-- Task inputs --
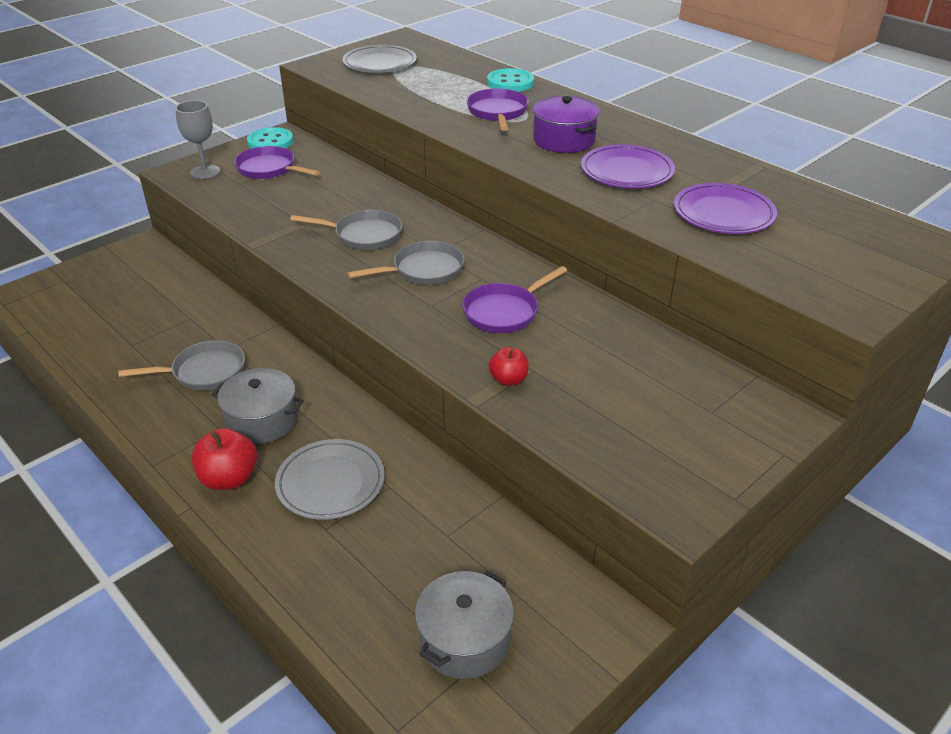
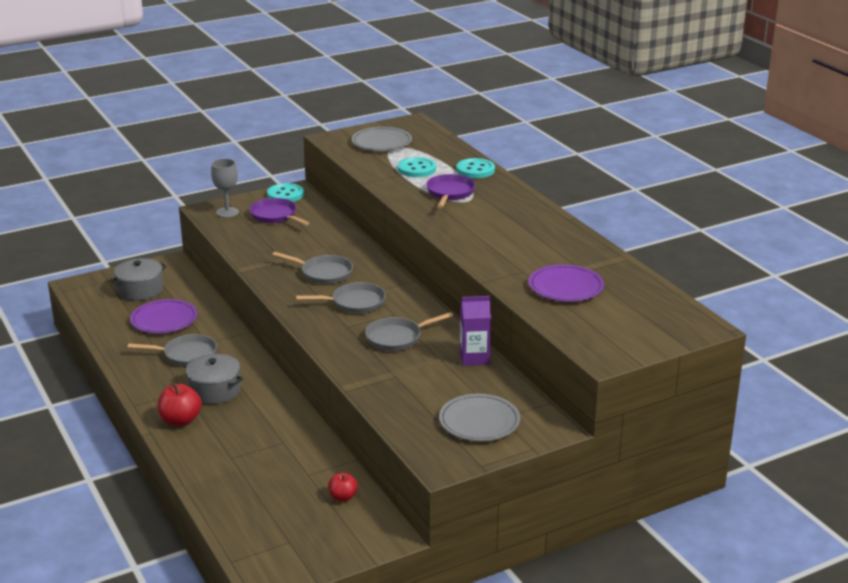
camera: 15 degrees right, 10 degrees down
(330, 483) = (245, 433): grey plate -> grey plate (479, 421)
(440, 89) = (417, 169): none -> turquoise button
(464, 639) = (292, 528): grey pot -> grey pot (140, 290)
(504, 312) = (397, 338): purple pan -> grey pan
(508, 380) = (375, 379): red apple -> red apple (343, 497)
(563, 140) = (486, 220): purple pot -> none
(620, 325) = (474, 358): none -> purple carton
(626, 171) = (517, 249): purple plate -> purple plate (164, 320)

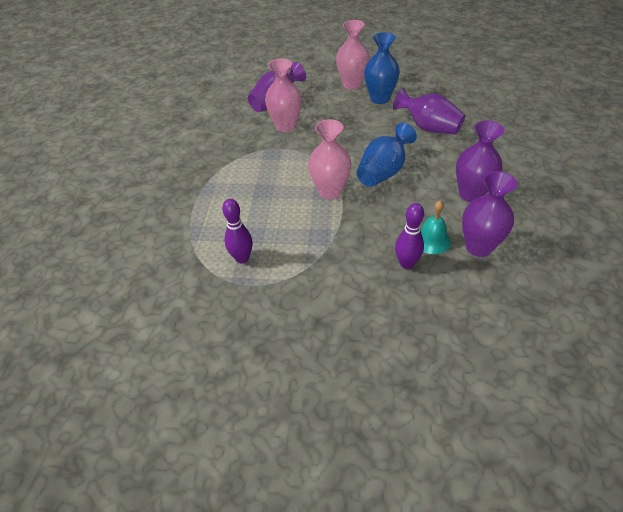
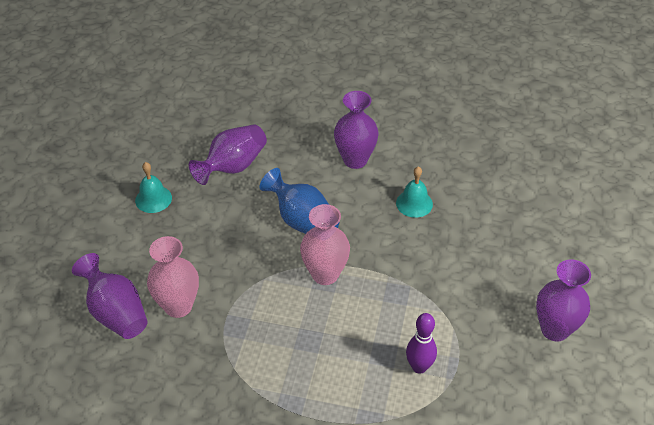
camera: 85 degrees left, 0 degrees up
(352, 85) = (106, 221): pink vase -> none
(379, 99) = (153, 199): blue vase -> turquoise bell
(406, 264) = (442, 228): purple bowling pin -> none
(478, 247) = (428, 173): purple vase -> purple vase (554, 329)

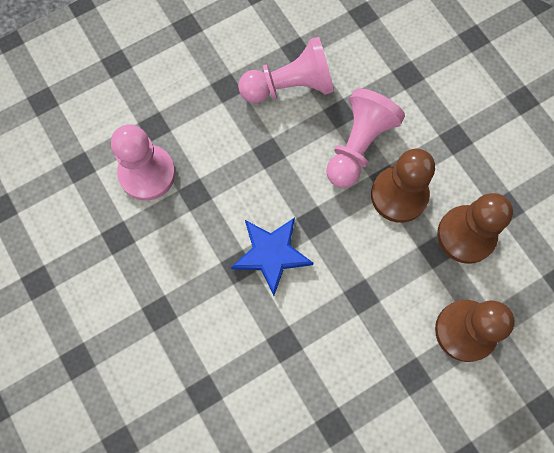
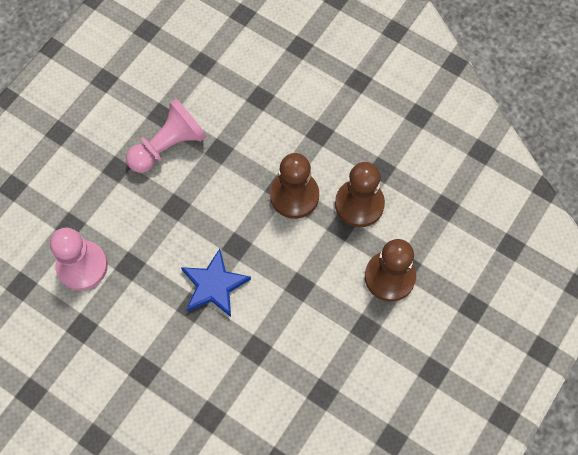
camera: 25 degrees left, 5 degrees down
(358, 146) = (245, 171): pink pawn -> none

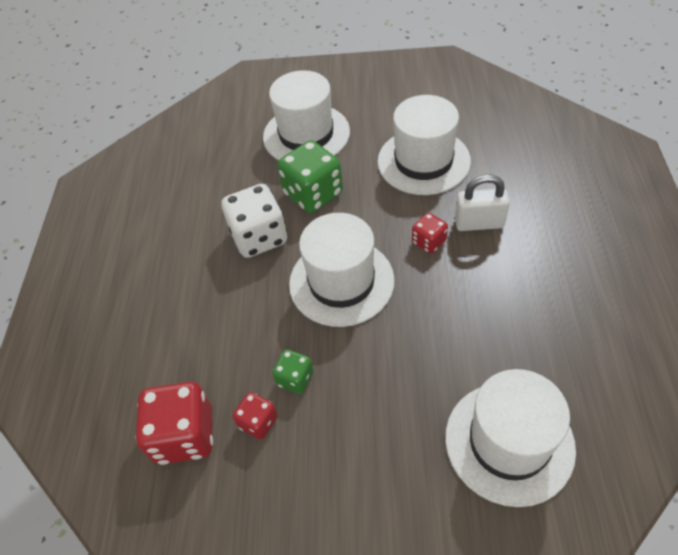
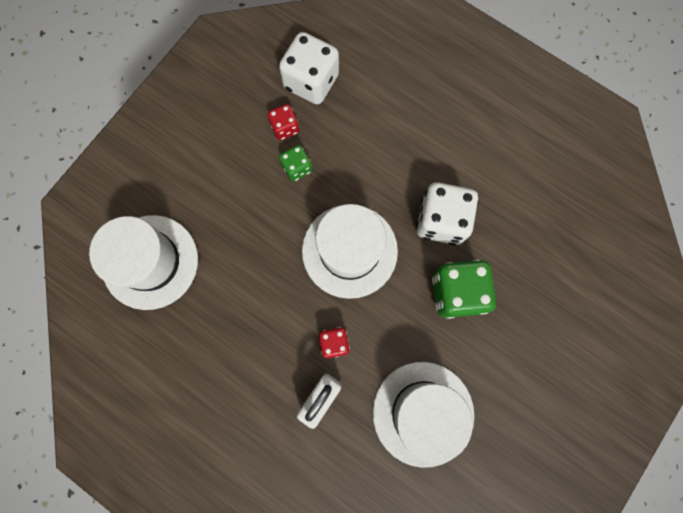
camera: 120 degrees right, 25 degrees up
(184, 435) = (311, 82): red dice -> white dice
(306, 134) = (538, 338): white hat -> none

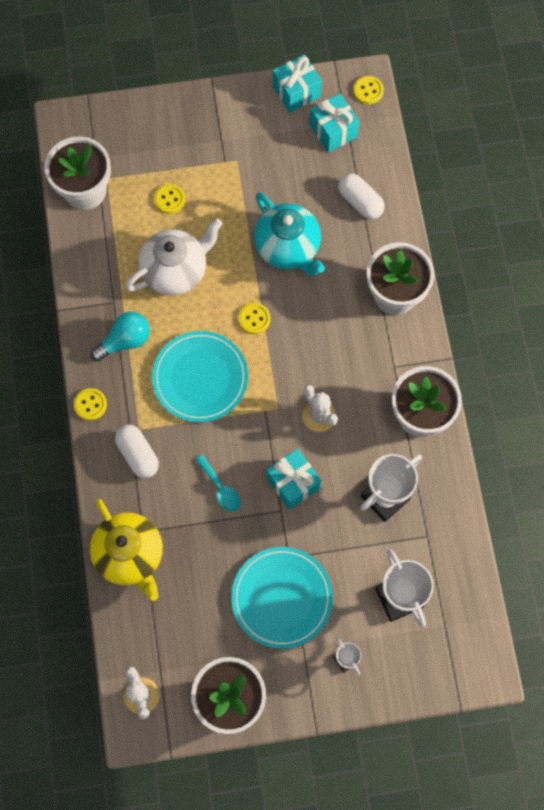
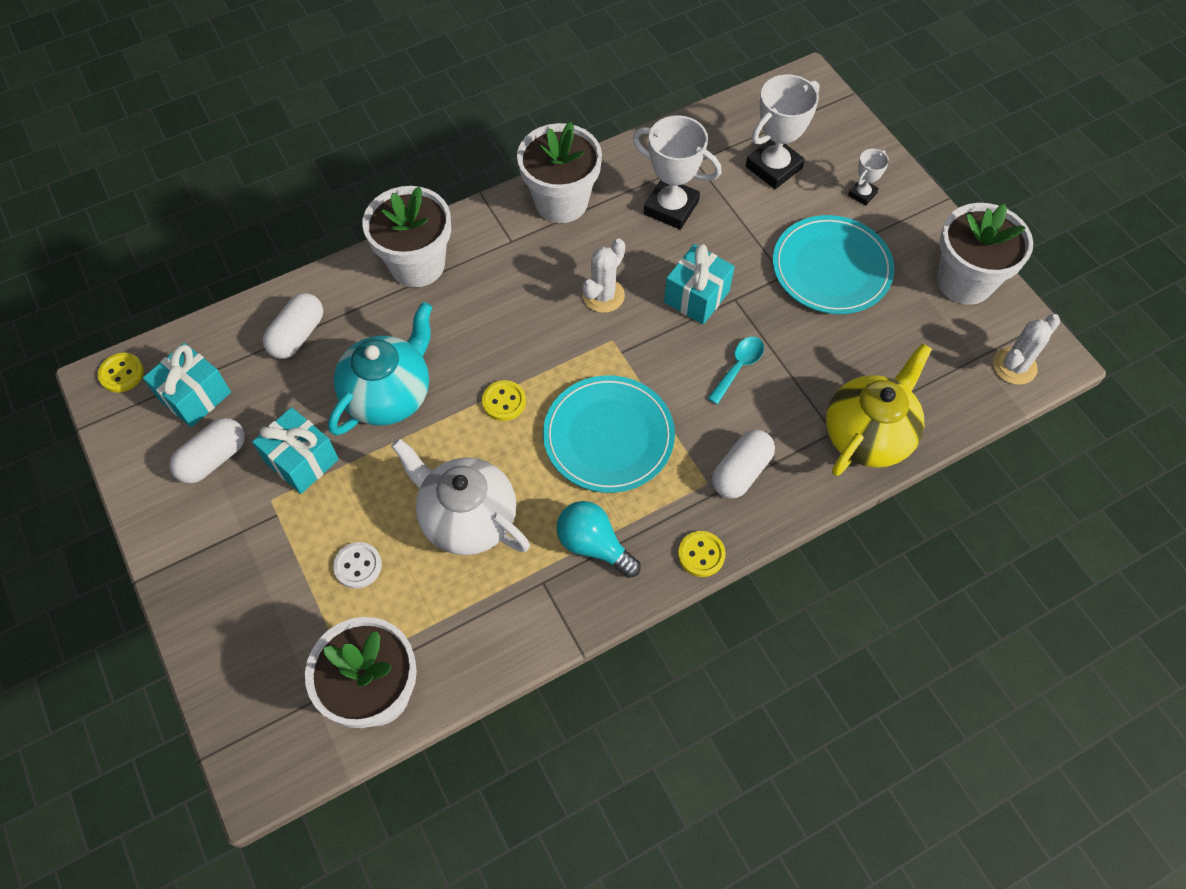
camera: 110 degrees left, 10 degrees down
(169, 199) = (358, 566): yellow button -> white button
(280, 133) = (213, 459): none -> white capsule
(296, 92) = (139, 459): turquoise gift -> turquoise gift (302, 461)

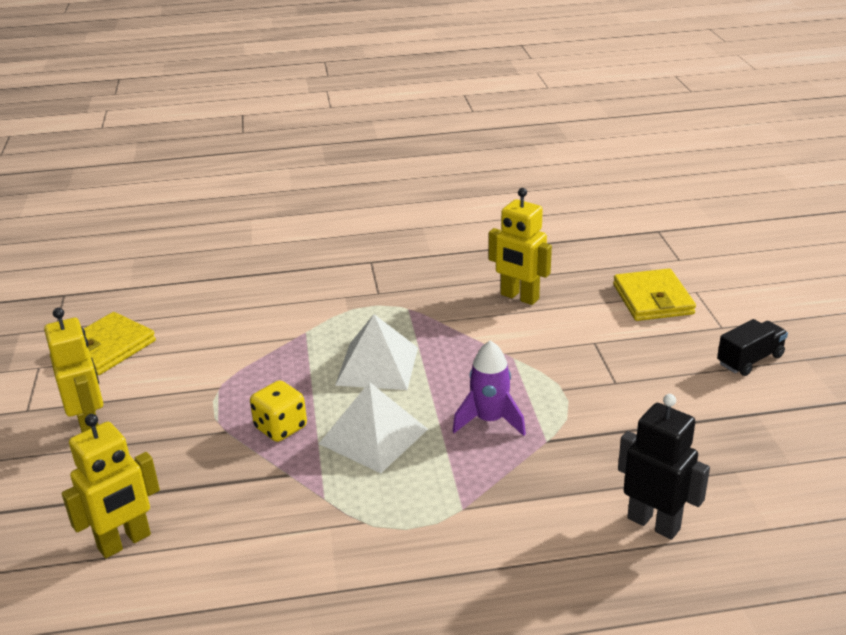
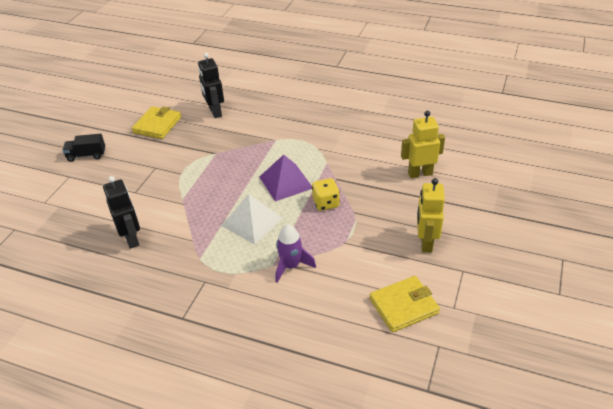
camera: 150 degrees left, 10 degrees up
(373, 436) = (286, 182): white pyramid -> purple pyramid
(489, 420) = (229, 170): purple rocket -> purple rocket (291, 266)
(519, 297) = (132, 239): yellow robot -> black robot
(652, 299) = (71, 206): yellow wallet -> yellow wallet (157, 125)

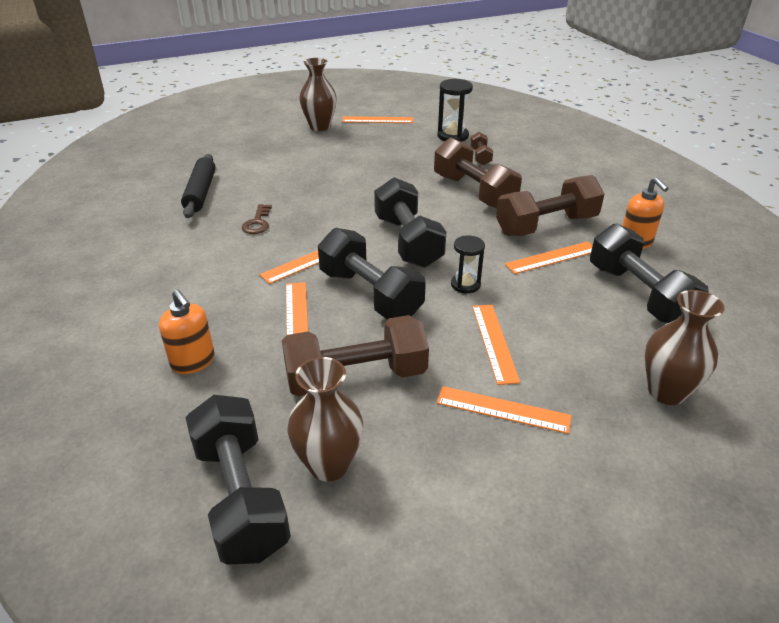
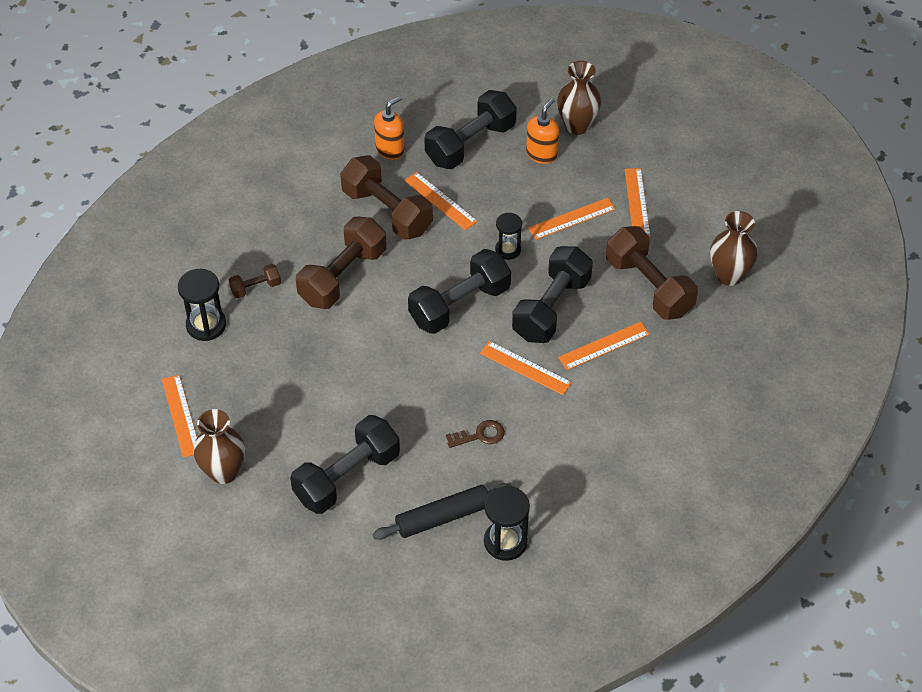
camera: 110 degrees left, 15 degrees up
(149, 213) = (505, 542): none -> black hourglass
(193, 362) = (686, 388): orange soap dispenser -> orange soap dispenser (542, 154)
(241, 496) = (774, 308): black dumbbell -> black dumbbell (347, 477)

-- Work instructions --
In the material above, retype exactly the lines that run from the one containing "(306, 134) = (538, 338): white hat -> none" through the last line, and keep out the pictures.

-- Answer box --
(306, 134) = (538, 338): white hat -> none

camera: 110 degrees left, 10 degrees down
(169, 199) = (358, 566): yellow button -> white button
(280, 133) = (213, 459): none -> white capsule
(296, 92) = (139, 459): turquoise gift -> turquoise gift (302, 461)

camera: 150 degrees left, 10 degrees up
(373, 436) = (286, 182): white pyramid -> purple pyramid
(489, 420) = (229, 170): purple rocket -> purple rocket (291, 266)
(519, 297) = (132, 239): yellow robot -> black robot
(652, 299) = (71, 206): yellow wallet -> yellow wallet (157, 125)

camera: 110 degrees left, 15 degrees up
(149, 213) = (505, 542): none -> black hourglass
(193, 362) = (686, 388): orange soap dispenser -> orange soap dispenser (542, 154)
(241, 496) = (774, 308): black dumbbell -> black dumbbell (347, 477)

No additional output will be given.